Records drawn from a dataset –
◇ ◇ ◇ ◇ ◇

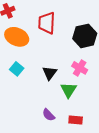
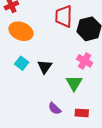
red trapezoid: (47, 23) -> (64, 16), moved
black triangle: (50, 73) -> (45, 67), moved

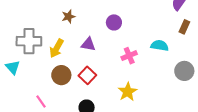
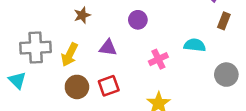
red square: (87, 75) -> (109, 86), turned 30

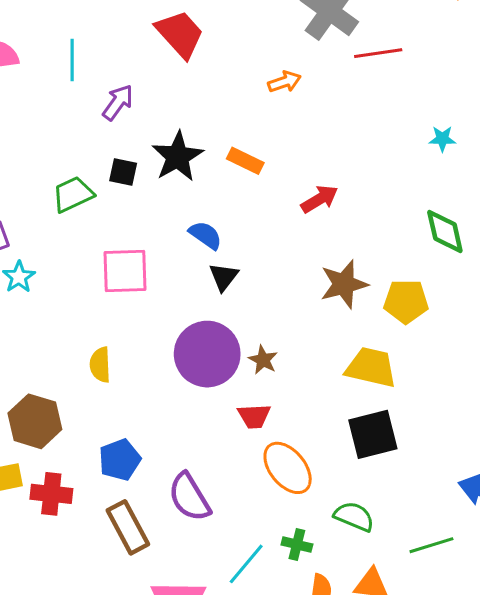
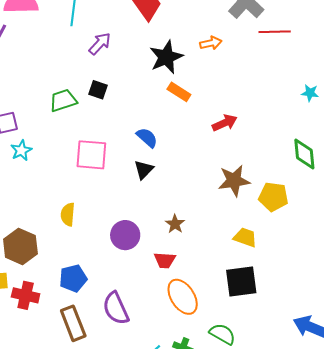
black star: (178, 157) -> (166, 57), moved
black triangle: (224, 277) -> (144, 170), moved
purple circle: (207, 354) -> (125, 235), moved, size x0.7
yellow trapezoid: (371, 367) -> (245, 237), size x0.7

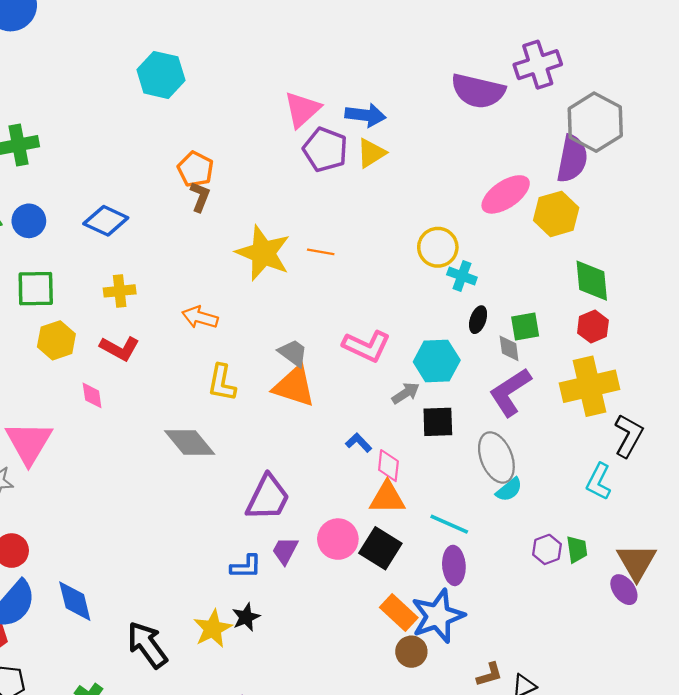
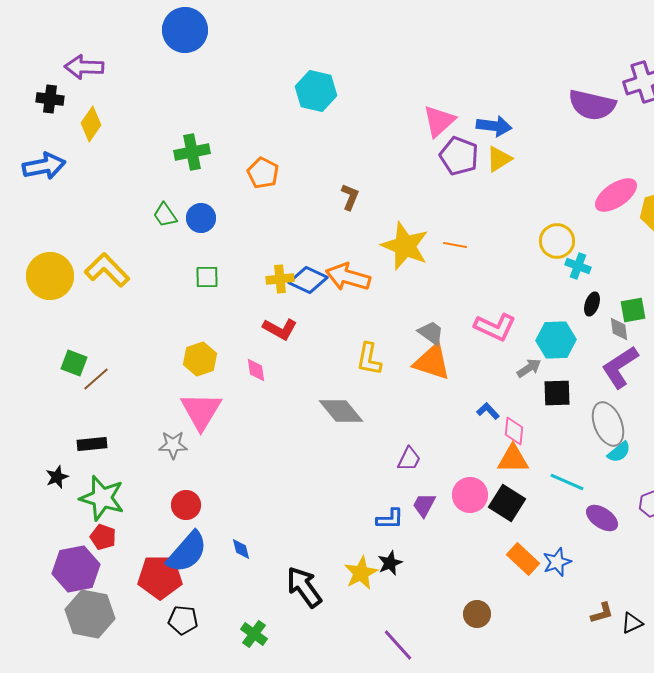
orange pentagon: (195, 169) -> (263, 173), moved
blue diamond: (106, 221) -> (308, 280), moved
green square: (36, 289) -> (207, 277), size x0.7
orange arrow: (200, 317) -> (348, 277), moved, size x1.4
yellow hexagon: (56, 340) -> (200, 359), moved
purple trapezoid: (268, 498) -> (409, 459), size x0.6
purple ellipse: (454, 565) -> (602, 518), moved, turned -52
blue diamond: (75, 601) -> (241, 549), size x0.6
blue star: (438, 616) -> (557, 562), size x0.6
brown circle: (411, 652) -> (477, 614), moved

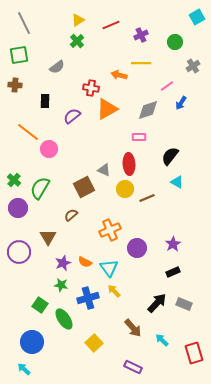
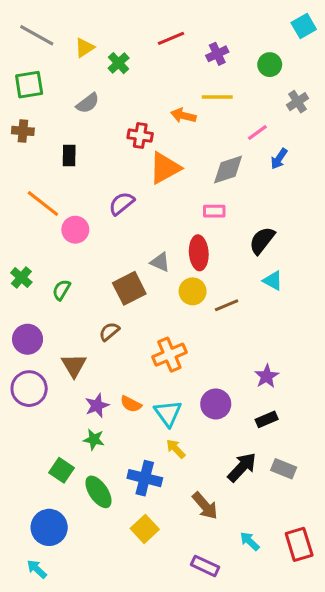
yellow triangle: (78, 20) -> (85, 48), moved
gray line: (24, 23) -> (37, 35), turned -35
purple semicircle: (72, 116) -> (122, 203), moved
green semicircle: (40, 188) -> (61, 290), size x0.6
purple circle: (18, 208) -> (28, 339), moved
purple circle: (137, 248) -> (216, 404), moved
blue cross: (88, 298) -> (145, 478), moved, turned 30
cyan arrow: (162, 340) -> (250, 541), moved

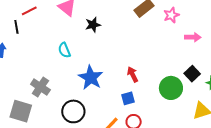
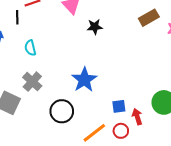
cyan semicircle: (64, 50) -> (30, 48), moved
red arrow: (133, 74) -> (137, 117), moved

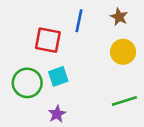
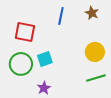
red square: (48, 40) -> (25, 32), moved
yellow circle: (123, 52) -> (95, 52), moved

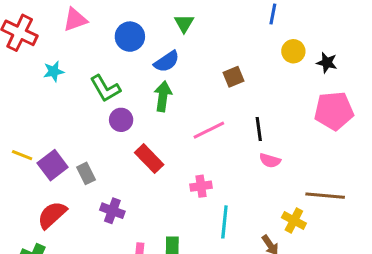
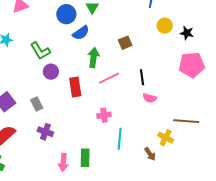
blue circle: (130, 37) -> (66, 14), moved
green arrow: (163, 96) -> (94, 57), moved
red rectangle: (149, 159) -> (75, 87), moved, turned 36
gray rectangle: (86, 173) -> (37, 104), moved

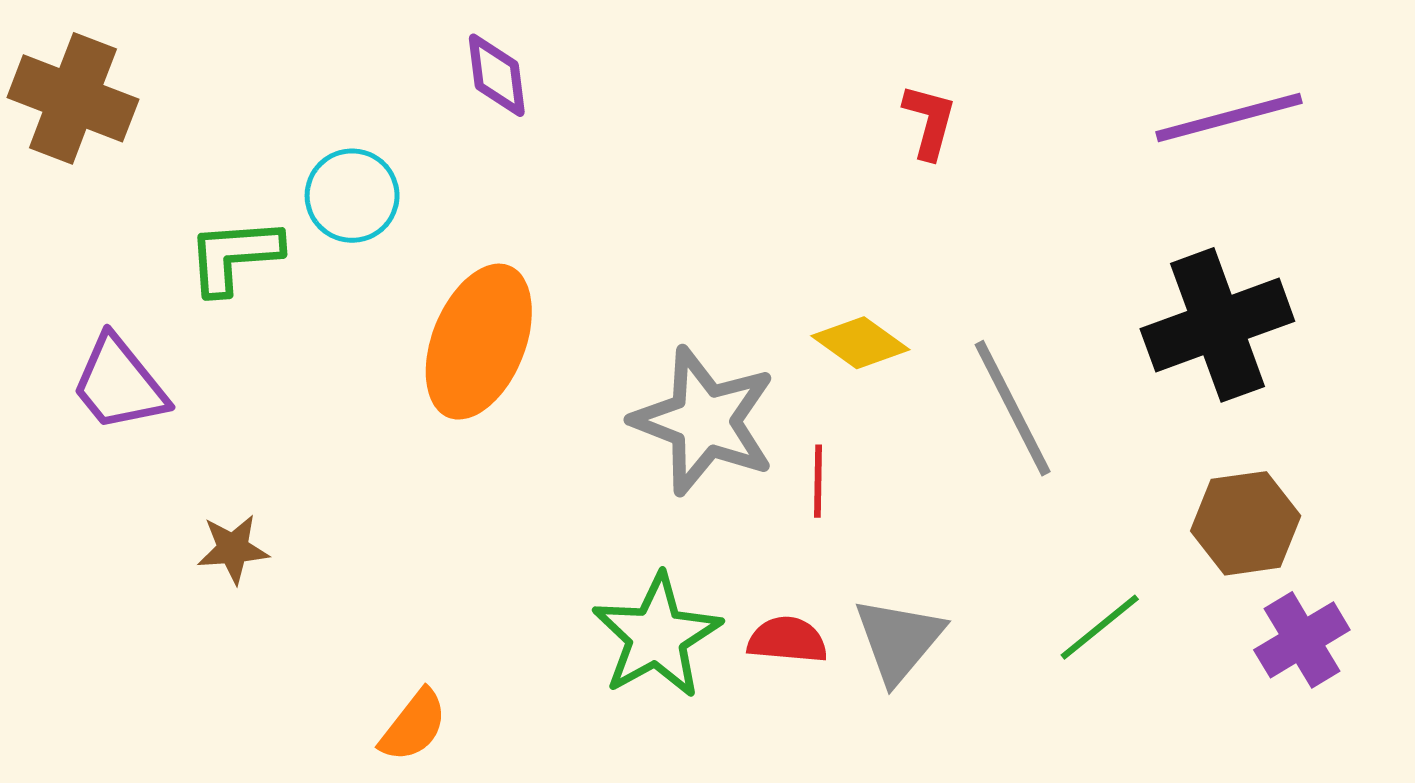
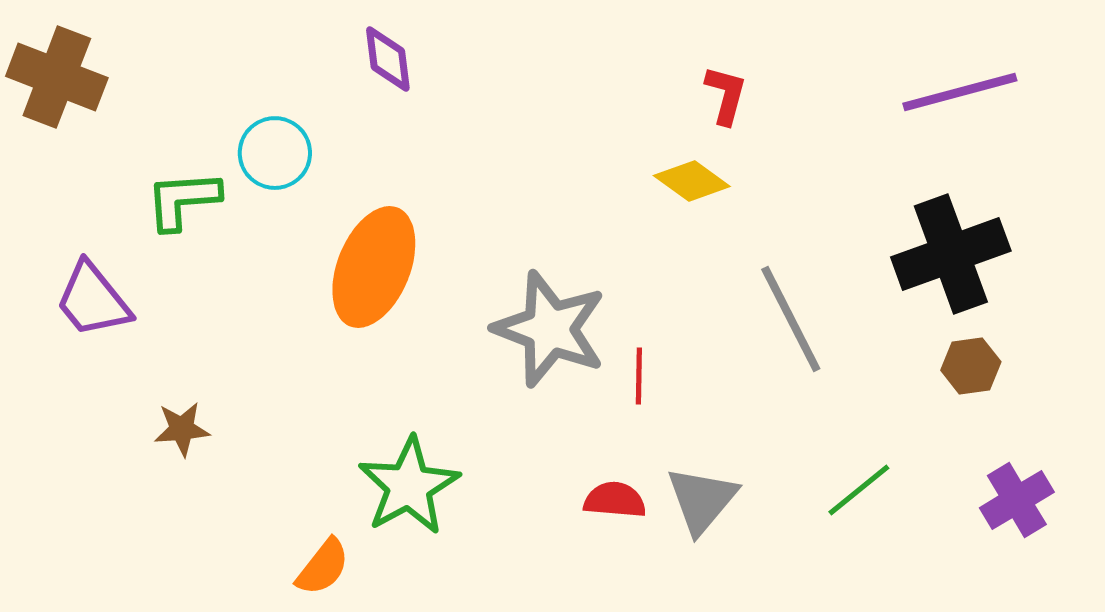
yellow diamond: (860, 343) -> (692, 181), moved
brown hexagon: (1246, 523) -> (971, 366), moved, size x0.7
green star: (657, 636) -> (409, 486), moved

◇ ◇ ◇ ◇ ◇

What is needed is an exact restatement of every line from the line containing "purple ellipse: (454, 565)" through the last line of the records, minus any pictures.

Response –
purple ellipse: (454, 565) -> (602, 518), moved, turned -52
blue diamond: (75, 601) -> (241, 549), size x0.6
blue star: (438, 616) -> (557, 562), size x0.6
brown circle: (411, 652) -> (477, 614), moved

yellow triangle: (78, 20) -> (85, 48), moved
gray line: (24, 23) -> (37, 35), turned -35
purple semicircle: (72, 116) -> (122, 203), moved
green semicircle: (40, 188) -> (61, 290), size x0.6
purple circle: (18, 208) -> (28, 339), moved
purple circle: (137, 248) -> (216, 404), moved
blue cross: (88, 298) -> (145, 478), moved, turned 30
cyan arrow: (162, 340) -> (250, 541), moved

cyan semicircle: (64, 50) -> (30, 48), moved
red arrow: (133, 74) -> (137, 117), moved

red square: (48, 40) -> (25, 32), moved
yellow circle: (123, 52) -> (95, 52), moved

blue circle: (130, 37) -> (66, 14), moved
green arrow: (163, 96) -> (94, 57), moved
red rectangle: (149, 159) -> (75, 87), moved, turned 36
gray rectangle: (86, 173) -> (37, 104), moved

yellow diamond: (860, 343) -> (692, 181), moved
brown hexagon: (1246, 523) -> (971, 366), moved, size x0.7
green star: (657, 636) -> (409, 486), moved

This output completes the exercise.